*** Opening of DATA RECORDS ***

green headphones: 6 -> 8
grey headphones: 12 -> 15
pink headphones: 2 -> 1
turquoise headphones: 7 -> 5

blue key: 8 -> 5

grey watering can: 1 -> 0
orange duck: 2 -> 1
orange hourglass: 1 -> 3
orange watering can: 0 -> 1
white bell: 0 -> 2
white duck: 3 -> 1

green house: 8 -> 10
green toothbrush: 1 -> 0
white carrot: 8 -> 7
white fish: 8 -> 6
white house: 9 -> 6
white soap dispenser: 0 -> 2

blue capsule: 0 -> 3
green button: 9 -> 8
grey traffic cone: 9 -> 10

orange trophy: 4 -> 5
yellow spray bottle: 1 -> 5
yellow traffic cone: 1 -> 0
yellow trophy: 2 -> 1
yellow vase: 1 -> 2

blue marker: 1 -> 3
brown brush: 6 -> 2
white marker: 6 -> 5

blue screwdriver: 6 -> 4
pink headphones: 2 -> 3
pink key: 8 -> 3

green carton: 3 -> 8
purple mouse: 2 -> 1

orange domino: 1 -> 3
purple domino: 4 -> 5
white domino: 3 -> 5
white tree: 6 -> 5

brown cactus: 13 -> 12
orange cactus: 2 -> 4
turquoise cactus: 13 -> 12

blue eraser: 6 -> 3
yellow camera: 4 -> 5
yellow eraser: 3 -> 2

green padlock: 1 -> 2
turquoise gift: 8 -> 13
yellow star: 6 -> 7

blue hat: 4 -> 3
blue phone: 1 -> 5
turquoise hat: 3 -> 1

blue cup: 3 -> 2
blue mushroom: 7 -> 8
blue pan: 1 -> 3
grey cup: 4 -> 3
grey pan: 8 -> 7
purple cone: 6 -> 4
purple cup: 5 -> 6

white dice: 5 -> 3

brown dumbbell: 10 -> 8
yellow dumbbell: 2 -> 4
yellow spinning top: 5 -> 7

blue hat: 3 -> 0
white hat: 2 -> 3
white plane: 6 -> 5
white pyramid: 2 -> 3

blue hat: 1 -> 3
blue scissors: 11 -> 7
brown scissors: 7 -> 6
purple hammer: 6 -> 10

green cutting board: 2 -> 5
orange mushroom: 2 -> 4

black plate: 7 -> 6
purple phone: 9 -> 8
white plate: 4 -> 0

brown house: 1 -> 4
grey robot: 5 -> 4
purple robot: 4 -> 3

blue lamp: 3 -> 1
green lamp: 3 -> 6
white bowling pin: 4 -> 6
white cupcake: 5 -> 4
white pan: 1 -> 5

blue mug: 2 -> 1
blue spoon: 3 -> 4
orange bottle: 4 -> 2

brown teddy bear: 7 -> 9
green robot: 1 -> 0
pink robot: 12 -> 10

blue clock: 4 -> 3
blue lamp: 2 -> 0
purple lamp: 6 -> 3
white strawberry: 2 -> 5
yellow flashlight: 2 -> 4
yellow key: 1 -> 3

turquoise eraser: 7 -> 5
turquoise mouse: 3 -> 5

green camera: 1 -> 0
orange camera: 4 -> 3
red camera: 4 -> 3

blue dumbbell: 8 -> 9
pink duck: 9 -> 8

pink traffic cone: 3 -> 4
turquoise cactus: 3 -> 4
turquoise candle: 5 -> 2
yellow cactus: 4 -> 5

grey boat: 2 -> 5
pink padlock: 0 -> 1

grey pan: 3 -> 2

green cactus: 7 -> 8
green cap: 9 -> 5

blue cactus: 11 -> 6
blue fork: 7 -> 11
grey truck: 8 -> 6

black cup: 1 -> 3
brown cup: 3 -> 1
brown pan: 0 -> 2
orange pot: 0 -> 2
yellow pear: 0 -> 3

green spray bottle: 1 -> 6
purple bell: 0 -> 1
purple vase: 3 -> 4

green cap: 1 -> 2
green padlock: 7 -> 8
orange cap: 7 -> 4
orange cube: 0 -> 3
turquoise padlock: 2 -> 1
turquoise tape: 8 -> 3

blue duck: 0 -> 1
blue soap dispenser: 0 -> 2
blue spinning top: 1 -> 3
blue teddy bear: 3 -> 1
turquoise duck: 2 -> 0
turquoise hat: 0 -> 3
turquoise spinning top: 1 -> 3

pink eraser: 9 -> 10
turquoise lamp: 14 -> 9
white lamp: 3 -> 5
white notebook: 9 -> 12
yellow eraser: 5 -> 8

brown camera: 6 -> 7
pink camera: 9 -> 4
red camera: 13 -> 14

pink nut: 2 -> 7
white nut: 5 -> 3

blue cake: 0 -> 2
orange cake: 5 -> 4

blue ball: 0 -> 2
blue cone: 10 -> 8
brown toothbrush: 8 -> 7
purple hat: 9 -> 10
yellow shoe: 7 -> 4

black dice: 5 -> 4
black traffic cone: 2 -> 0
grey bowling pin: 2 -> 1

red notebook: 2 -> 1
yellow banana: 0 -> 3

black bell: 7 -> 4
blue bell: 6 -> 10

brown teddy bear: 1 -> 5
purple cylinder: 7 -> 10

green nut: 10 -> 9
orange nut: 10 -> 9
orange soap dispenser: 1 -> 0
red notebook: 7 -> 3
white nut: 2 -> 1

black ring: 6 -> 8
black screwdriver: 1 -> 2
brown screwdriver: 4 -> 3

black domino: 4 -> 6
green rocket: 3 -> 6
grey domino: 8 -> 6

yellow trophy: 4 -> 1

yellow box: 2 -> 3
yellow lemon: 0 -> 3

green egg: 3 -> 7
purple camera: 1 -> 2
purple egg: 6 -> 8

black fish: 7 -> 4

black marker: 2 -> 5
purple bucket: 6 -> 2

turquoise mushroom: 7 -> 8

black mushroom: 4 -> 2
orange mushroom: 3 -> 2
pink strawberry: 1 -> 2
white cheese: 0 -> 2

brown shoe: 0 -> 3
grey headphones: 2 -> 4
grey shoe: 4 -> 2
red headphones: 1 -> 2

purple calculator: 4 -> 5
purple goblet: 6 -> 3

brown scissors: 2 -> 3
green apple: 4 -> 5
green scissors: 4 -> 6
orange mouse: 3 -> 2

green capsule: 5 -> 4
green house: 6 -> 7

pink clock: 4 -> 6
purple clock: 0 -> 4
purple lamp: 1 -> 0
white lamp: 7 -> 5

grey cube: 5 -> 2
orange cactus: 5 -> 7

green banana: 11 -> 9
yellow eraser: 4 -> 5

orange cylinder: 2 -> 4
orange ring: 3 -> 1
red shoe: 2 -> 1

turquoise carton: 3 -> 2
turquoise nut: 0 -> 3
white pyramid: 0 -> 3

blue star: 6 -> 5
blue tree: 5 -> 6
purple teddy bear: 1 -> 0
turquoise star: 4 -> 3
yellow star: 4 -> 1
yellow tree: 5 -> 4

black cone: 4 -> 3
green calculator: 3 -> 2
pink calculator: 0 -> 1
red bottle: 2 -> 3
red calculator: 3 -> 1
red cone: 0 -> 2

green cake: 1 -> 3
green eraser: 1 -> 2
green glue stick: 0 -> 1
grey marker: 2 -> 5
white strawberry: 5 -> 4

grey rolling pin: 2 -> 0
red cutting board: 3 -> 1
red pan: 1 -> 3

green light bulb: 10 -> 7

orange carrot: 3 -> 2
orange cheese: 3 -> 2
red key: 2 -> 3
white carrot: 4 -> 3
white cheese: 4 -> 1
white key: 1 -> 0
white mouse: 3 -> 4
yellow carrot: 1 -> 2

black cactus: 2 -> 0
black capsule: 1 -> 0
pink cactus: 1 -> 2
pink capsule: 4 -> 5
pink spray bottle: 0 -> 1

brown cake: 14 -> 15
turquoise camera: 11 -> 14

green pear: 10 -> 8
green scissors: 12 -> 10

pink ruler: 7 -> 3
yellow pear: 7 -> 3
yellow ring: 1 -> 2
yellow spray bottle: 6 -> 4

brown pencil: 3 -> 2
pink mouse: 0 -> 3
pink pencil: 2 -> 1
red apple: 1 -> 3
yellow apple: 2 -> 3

*** Close of DATA RECORDS ***

ACTIVITY: Single out each line of the records above with the string "dumbbell" in it, and copy it.

RESPONSE:
brown dumbbell: 10 -> 8
yellow dumbbell: 2 -> 4
blue dumbbell: 8 -> 9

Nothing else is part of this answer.